>>>>
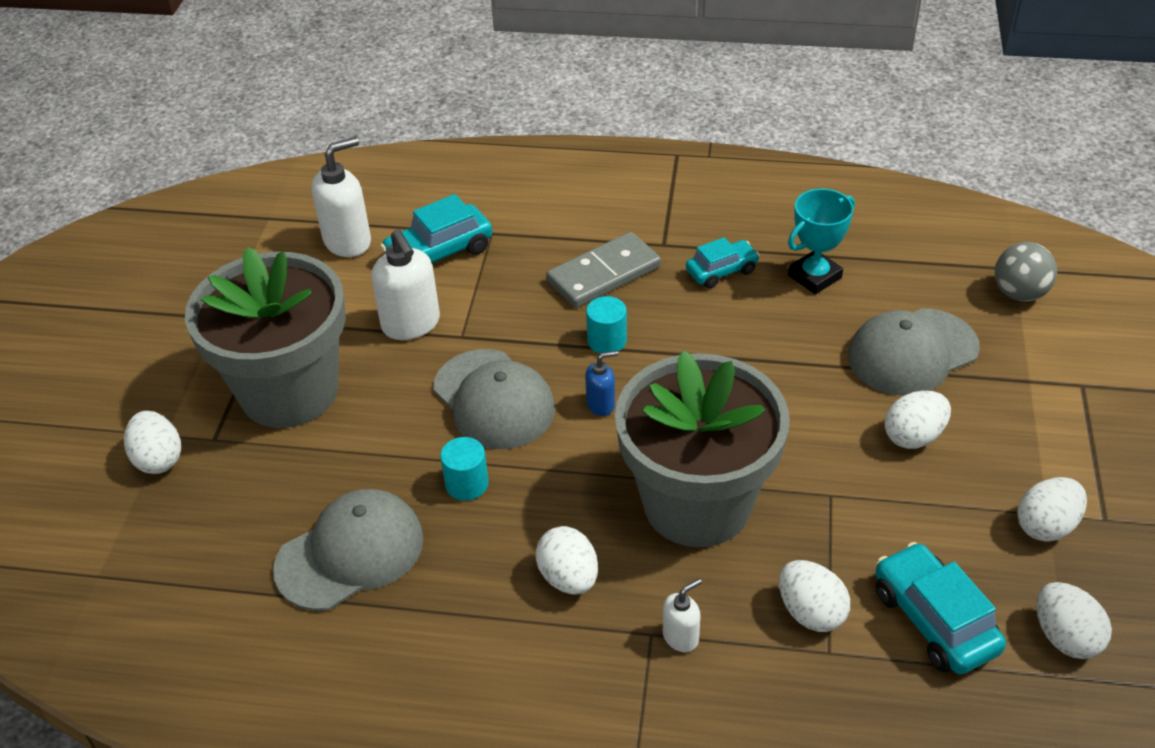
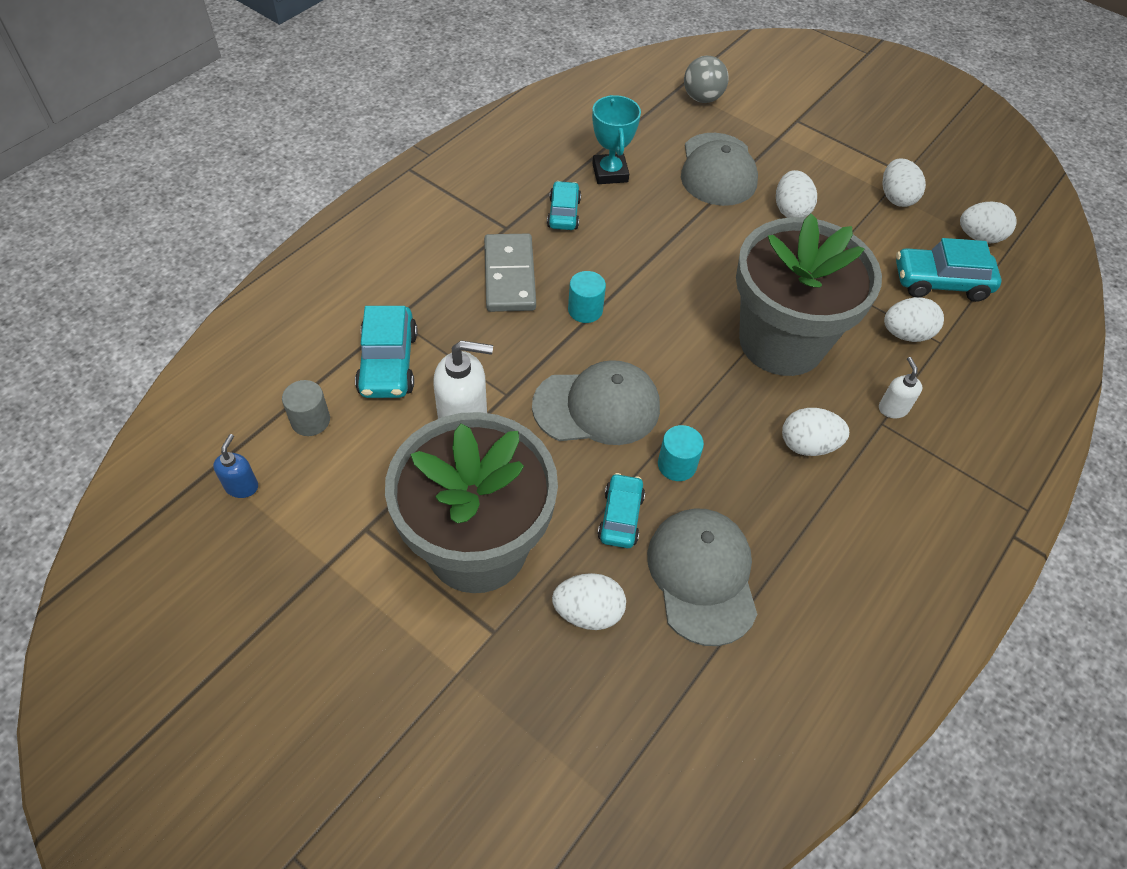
camera: 65 degrees left, 10 degrees up
(159, 459) = (487, 690): white egg -> white egg (588, 612)
(348, 241) = (310, 420): white soap dispenser -> grey cylinder
(379, 469) = (621, 517): none -> turquoise car
(601, 404) = (650, 346): blue soap dispenser -> blue soap dispenser (242, 486)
<<<<
Assignment.
The expected result is an exact transcription of the lines from the one containing "(379, 469) = (621, 517): none" through the end of the records above; please include both ends.

Solution to this task.
(379, 469) = (621, 517): none -> turquoise car
(601, 404) = (650, 346): blue soap dispenser -> blue soap dispenser (242, 486)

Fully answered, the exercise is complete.